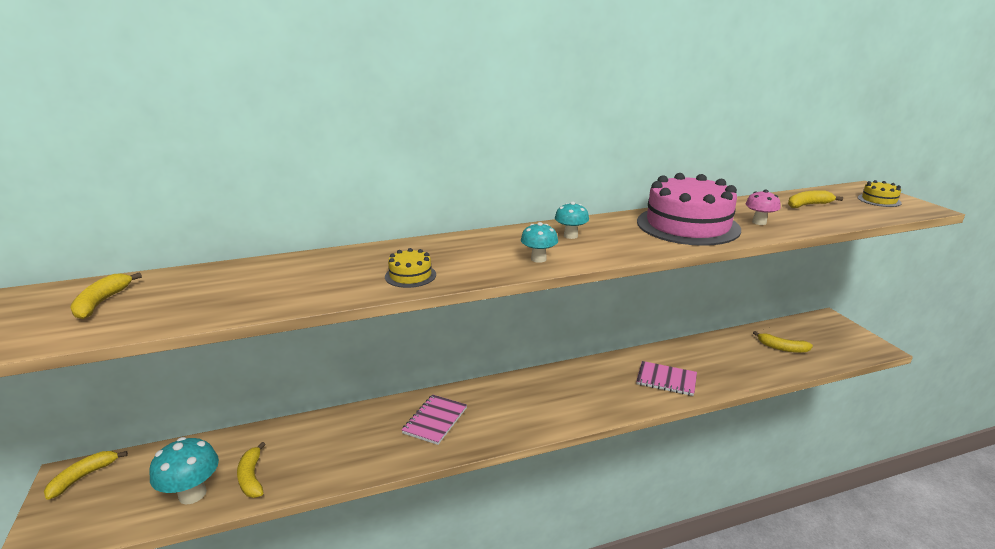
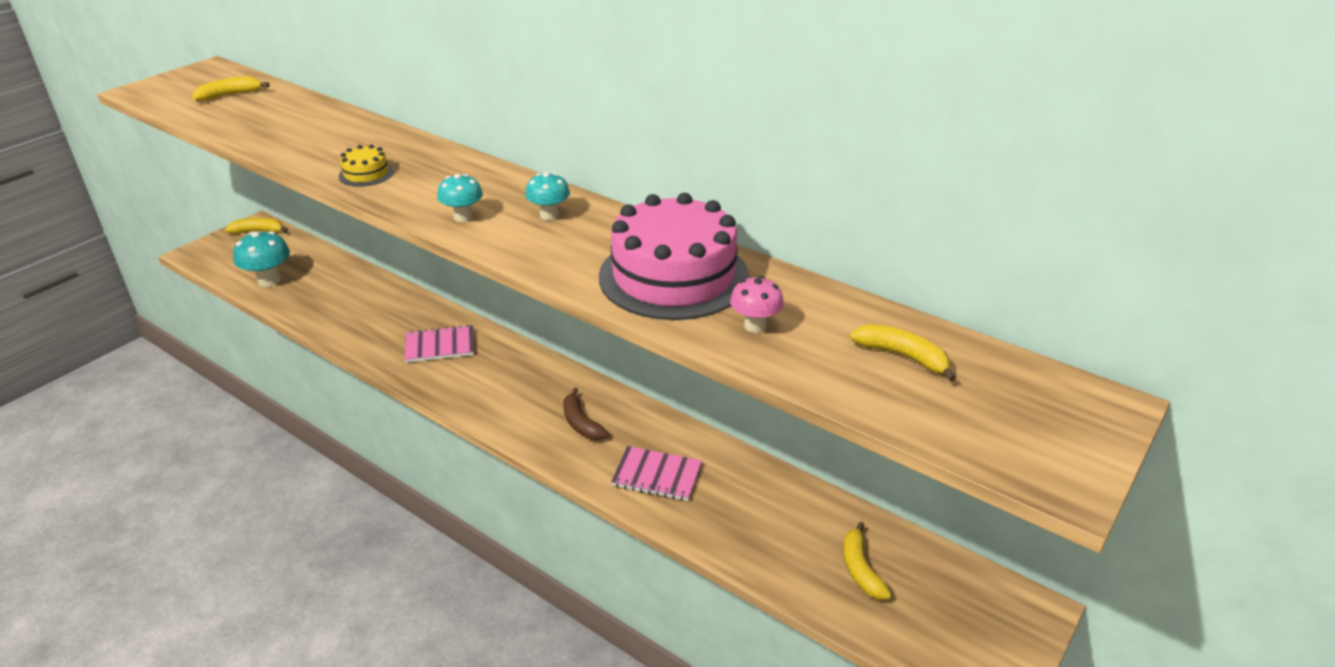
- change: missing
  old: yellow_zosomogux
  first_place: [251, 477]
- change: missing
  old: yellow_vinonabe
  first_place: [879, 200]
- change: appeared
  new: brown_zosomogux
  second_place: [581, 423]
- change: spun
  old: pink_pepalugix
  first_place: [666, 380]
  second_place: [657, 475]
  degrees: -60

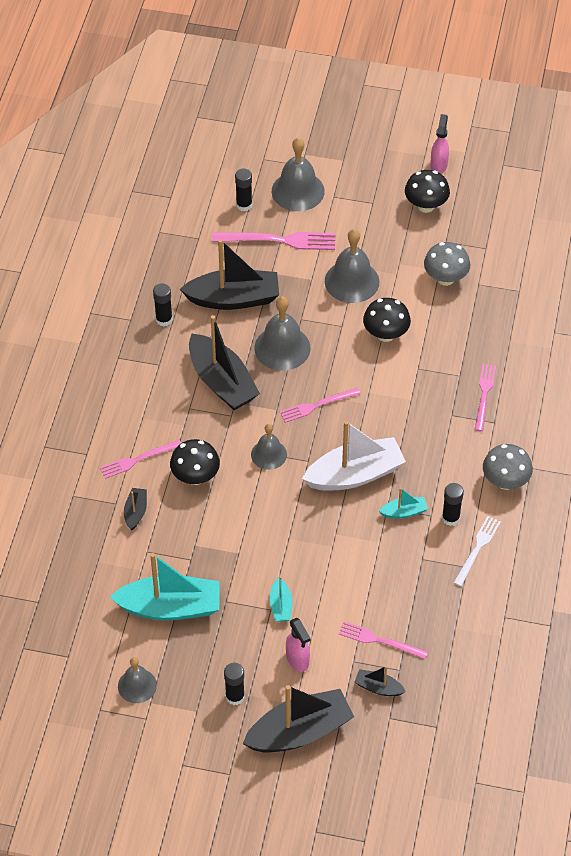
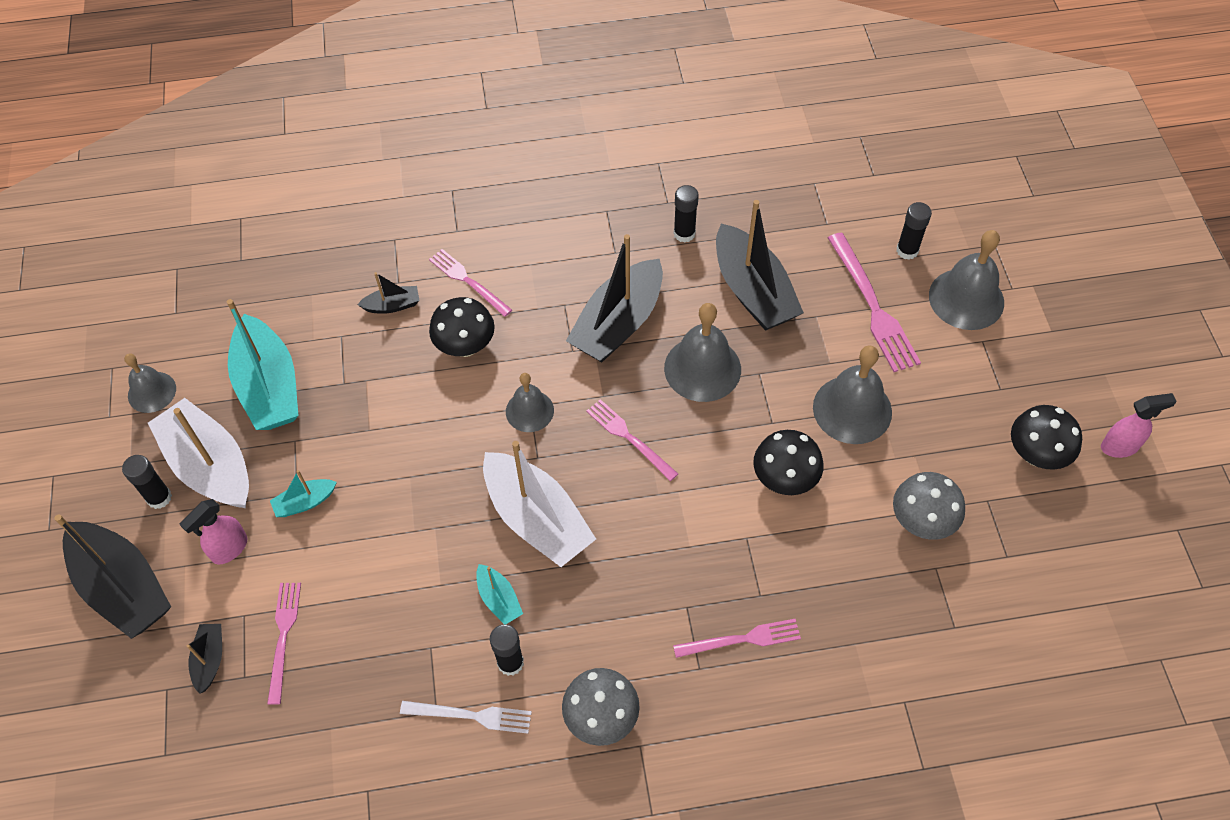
- change: appeared
  new: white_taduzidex
  second_place: [210, 465]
####################
Task to carry out » Please output exactly the lines from the line containing "first_place: [879, 200]" through the last line of the records above, both included, and leave out any pictures.

Task output »
  first_place: [879, 200]
- change: appeared
  new: brown_zosomogux
  second_place: [581, 423]
- change: spun
  old: pink_pepalugix
  first_place: [666, 380]
  second_place: [657, 475]
  degrees: -60

- change: appeared
  new: white_taduzidex
  second_place: [210, 465]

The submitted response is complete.